• Required action
Look for the word "brick" in the data below, and copy every line that holds it.

• Data block
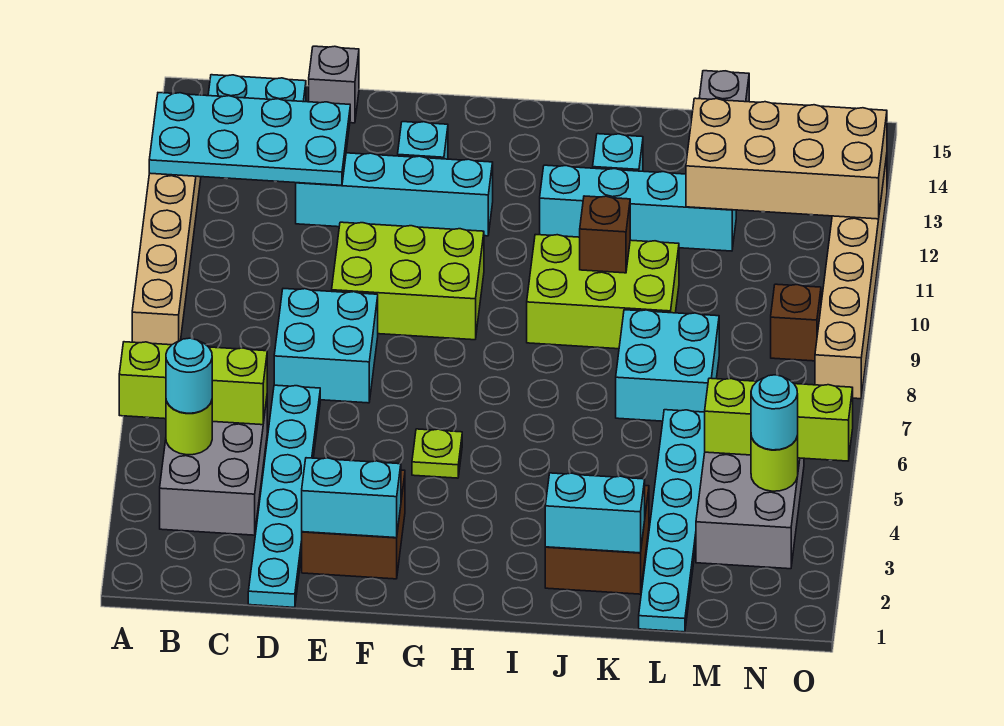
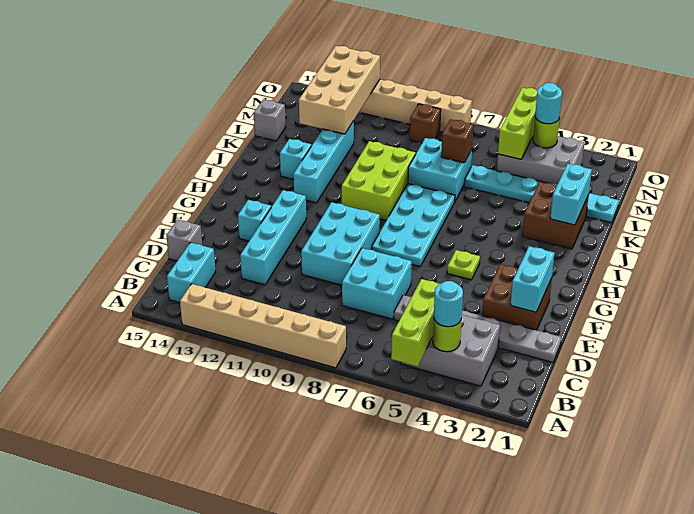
cyan plate A12:D13 level 2 -> cyan plate G7:J8 level 1
cyan plate D1:D6 level 1 -> grey plate D1:D6 level 1
lime brick E9:G10 level 1 -> cyan brick E9:G10 level 1
brown brick J10 level 2 -> brown brick L7 level 2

• Written response
lime brick E9:G10 level 1 -> cyan brick E9:G10 level 1
brown brick J10 level 2 -> brown brick L7 level 2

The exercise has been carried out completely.